§ **Assignment**
Write out every record below exactly as it appears, omitting the pictures.

[Provided information — start]

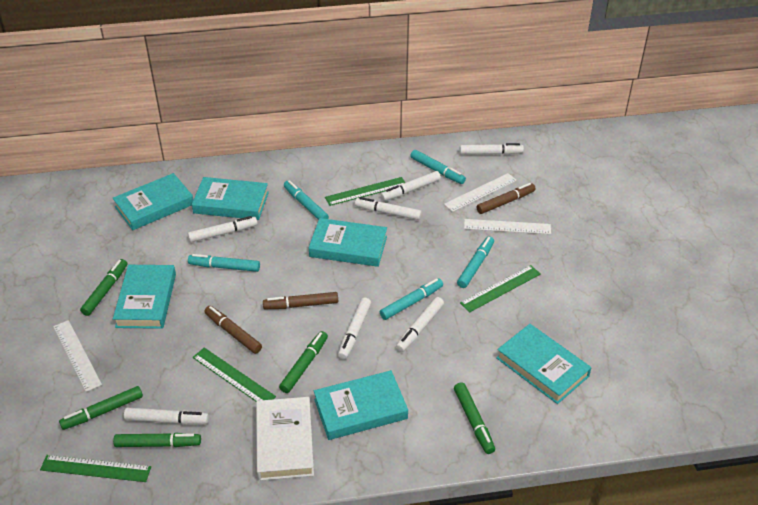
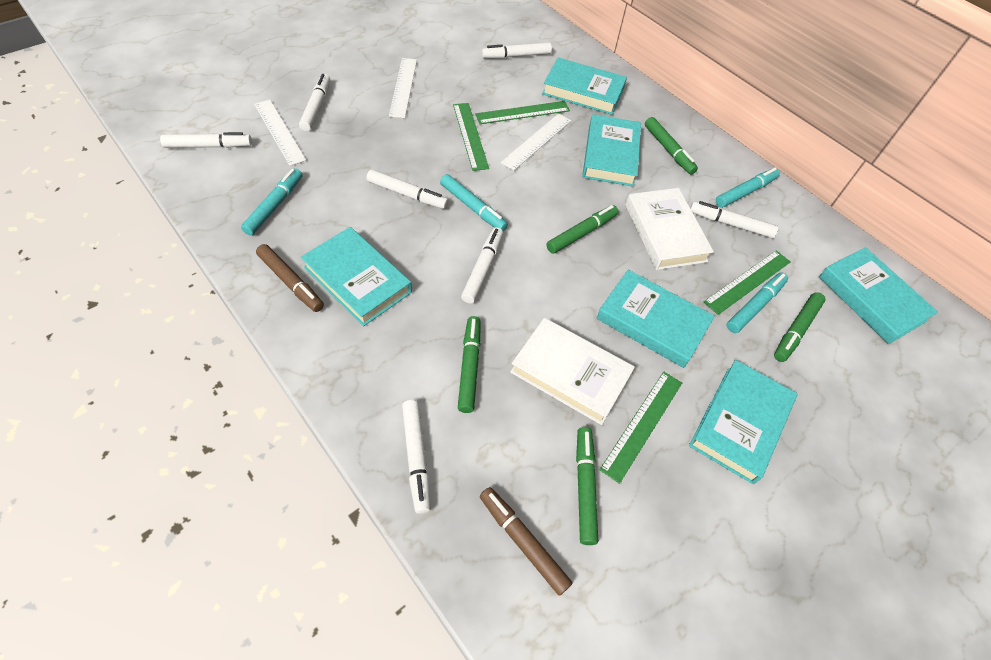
brown marker: 3 -> 2
turquoise marker: 5 -> 4
white book: 1 -> 2

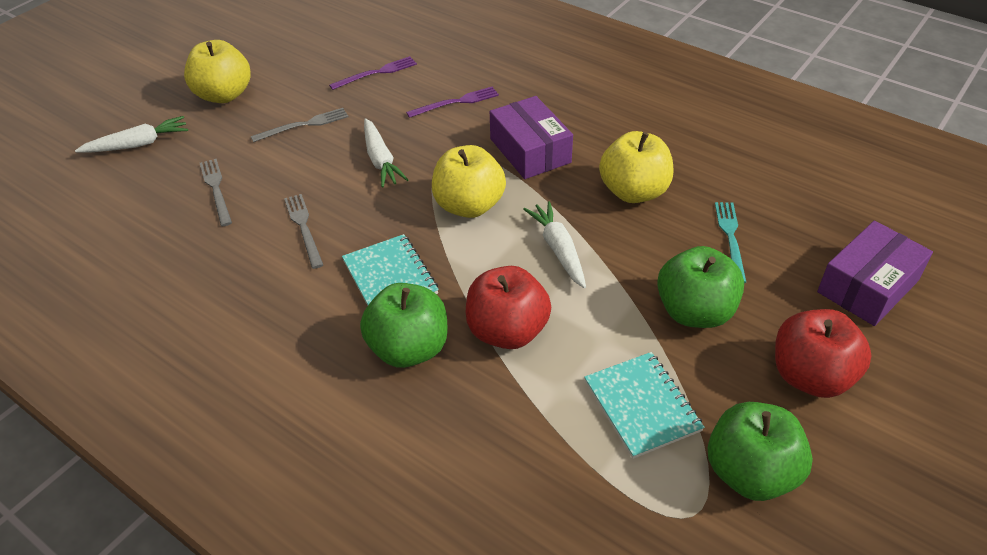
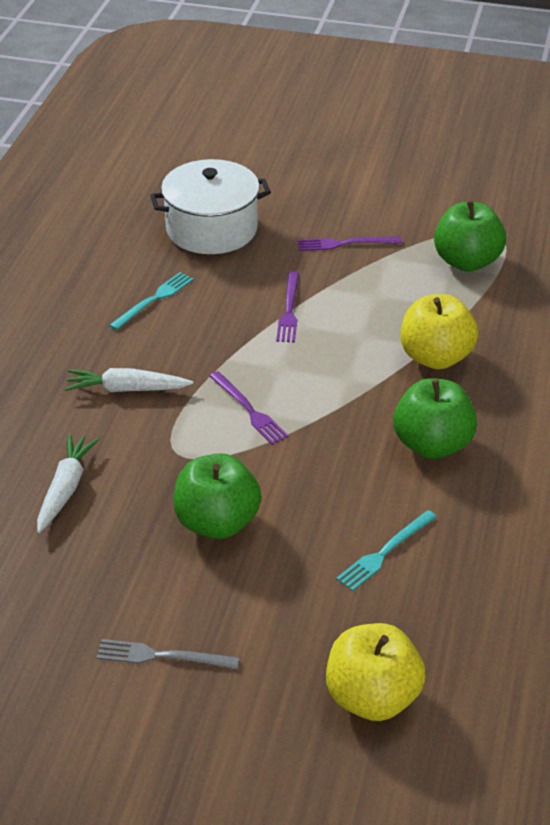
grey fork: 3 -> 1
purple box: 2 -> 0
purple fork: 2 -> 3
red apple: 2 -> 0
turquoise fork: 1 -> 2
turquoise notebook: 2 -> 0
white carrot: 3 -> 2
white pot: 0 -> 1
yellow apple: 3 -> 2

[Provided information — finish]

§ **Response area**
brown marker: 3 -> 2
turquoise marker: 5 -> 4
white book: 1 -> 2

grey fork: 3 -> 1
purple box: 2 -> 0
purple fork: 2 -> 3
red apple: 2 -> 0
turquoise fork: 1 -> 2
turquoise notebook: 2 -> 0
white carrot: 3 -> 2
white pot: 0 -> 1
yellow apple: 3 -> 2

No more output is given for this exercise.